BEGIN Records provided
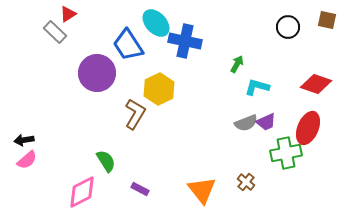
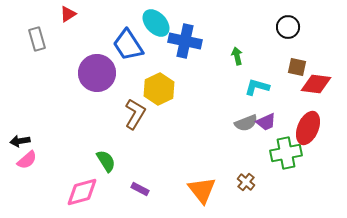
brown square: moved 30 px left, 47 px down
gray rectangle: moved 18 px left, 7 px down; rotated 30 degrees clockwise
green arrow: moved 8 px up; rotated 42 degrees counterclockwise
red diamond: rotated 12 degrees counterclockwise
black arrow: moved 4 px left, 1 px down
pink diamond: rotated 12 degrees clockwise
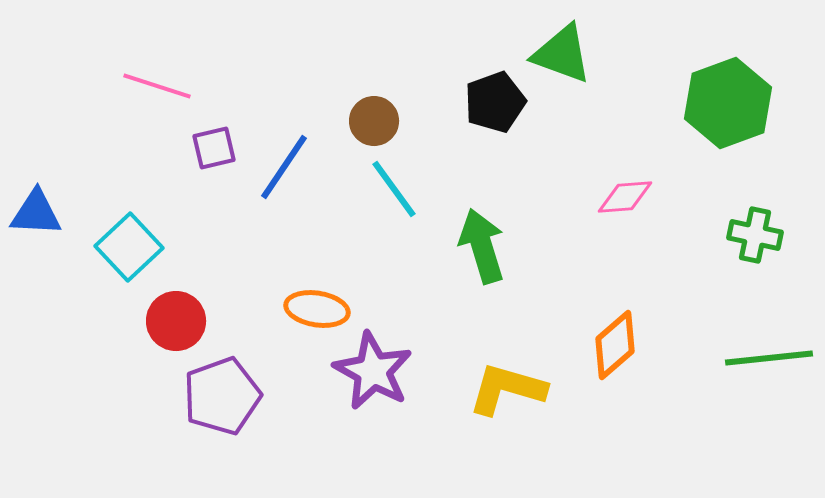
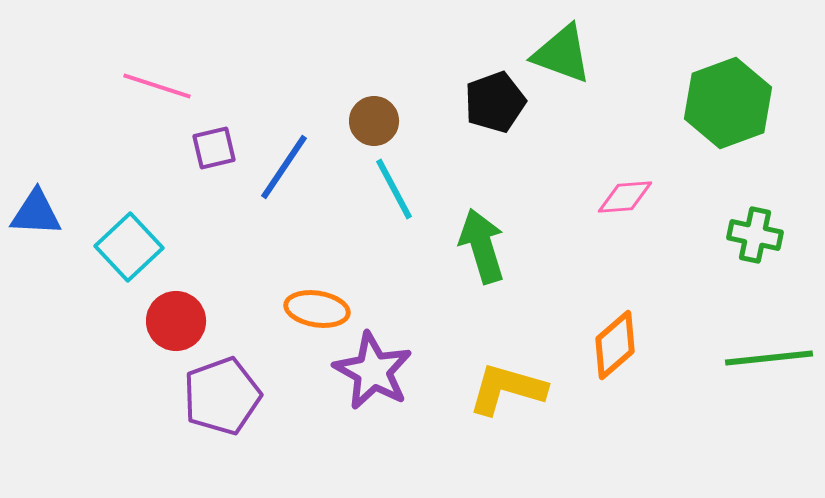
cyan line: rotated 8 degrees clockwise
END Records provided
Count the lines in the records that contain the word "counterclockwise", and reply with the number alone.

=== Written reply ===
2